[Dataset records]
* * * * * * * * *
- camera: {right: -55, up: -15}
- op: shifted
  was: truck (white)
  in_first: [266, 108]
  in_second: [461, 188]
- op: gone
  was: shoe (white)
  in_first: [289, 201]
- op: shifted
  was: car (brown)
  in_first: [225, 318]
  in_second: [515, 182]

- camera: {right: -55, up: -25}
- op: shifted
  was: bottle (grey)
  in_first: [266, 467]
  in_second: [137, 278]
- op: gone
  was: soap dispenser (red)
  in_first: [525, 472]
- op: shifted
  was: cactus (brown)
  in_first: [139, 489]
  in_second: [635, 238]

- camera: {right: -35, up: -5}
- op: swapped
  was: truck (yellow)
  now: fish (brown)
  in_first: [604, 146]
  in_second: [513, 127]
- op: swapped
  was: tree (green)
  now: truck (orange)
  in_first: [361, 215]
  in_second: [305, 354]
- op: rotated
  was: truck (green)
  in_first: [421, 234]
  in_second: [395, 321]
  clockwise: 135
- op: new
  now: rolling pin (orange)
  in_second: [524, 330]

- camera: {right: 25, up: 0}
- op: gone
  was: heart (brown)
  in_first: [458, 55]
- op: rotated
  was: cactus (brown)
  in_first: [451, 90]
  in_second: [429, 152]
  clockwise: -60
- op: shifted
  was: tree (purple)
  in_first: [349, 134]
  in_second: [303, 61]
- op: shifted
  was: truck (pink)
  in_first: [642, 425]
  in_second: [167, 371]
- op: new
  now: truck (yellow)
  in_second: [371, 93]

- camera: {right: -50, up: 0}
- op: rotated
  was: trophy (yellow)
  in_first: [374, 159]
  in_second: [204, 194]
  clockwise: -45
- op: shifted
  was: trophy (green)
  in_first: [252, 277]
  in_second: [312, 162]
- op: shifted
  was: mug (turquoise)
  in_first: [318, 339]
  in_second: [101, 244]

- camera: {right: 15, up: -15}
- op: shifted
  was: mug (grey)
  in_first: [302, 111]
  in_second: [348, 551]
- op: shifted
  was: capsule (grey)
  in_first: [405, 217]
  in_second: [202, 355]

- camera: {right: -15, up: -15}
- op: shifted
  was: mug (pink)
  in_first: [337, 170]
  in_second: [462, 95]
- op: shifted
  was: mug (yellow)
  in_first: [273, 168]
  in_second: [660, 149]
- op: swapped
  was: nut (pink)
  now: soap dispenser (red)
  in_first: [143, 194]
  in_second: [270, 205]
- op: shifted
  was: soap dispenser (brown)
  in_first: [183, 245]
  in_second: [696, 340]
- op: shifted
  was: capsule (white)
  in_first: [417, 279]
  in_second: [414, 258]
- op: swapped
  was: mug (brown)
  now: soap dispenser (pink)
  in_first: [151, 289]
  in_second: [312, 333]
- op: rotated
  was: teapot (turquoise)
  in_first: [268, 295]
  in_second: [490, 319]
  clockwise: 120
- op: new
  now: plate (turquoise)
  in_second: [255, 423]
* * * * * * * * *
TASK BRIEF:
Lines from the first one above through the line containing "in_first: [143, 194]" are to be retyped exactly, both included, and nothing more.

ANSWER BOX:
- camera: {right: -55, up: -15}
- op: shifted
  was: truck (white)
  in_first: [266, 108]
  in_second: [461, 188]
- op: gone
  was: shoe (white)
  in_first: [289, 201]
- op: shifted
  was: car (brown)
  in_first: [225, 318]
  in_second: [515, 182]

- camera: {right: -55, up: -25}
- op: shifted
  was: bottle (grey)
  in_first: [266, 467]
  in_second: [137, 278]
- op: gone
  was: soap dispenser (red)
  in_first: [525, 472]
- op: shifted
  was: cactus (brown)
  in_first: [139, 489]
  in_second: [635, 238]

- camera: {right: -35, up: -5}
- op: swapped
  was: truck (yellow)
  now: fish (brown)
  in_first: [604, 146]
  in_second: [513, 127]
- op: swapped
  was: tree (green)
  now: truck (orange)
  in_first: [361, 215]
  in_second: [305, 354]
- op: rotated
  was: truck (green)
  in_first: [421, 234]
  in_second: [395, 321]
  clockwise: 135
- op: new
  now: rolling pin (orange)
  in_second: [524, 330]

- camera: {right: 25, up: 0}
- op: gone
  was: heart (brown)
  in_first: [458, 55]
- op: rotated
  was: cactus (brown)
  in_first: [451, 90]
  in_second: [429, 152]
  clockwise: -60
- op: shifted
  was: tree (purple)
  in_first: [349, 134]
  in_second: [303, 61]
- op: shifted
  was: truck (pink)
  in_first: [642, 425]
  in_second: [167, 371]
- op: new
  now: truck (yellow)
  in_second: [371, 93]

- camera: {right: -50, up: 0}
- op: rotated
  was: trophy (yellow)
  in_first: [374, 159]
  in_second: [204, 194]
  clockwise: -45
- op: shifted
  was: trophy (green)
  in_first: [252, 277]
  in_second: [312, 162]
- op: shifted
  was: mug (turquoise)
  in_first: [318, 339]
  in_second: [101, 244]

- camera: {right: 15, up: -15}
- op: shifted
  was: mug (grey)
  in_first: [302, 111]
  in_second: [348, 551]
- op: shifted
  was: capsule (grey)
  in_first: [405, 217]
  in_second: [202, 355]

- camera: {right: -15, up: -15}
- op: shifted
  was: mug (pink)
  in_first: [337, 170]
  in_second: [462, 95]
- op: shifted
  was: mug (yellow)
  in_first: [273, 168]
  in_second: [660, 149]
- op: swapped
  was: nut (pink)
  now: soap dispenser (red)
  in_first: [143, 194]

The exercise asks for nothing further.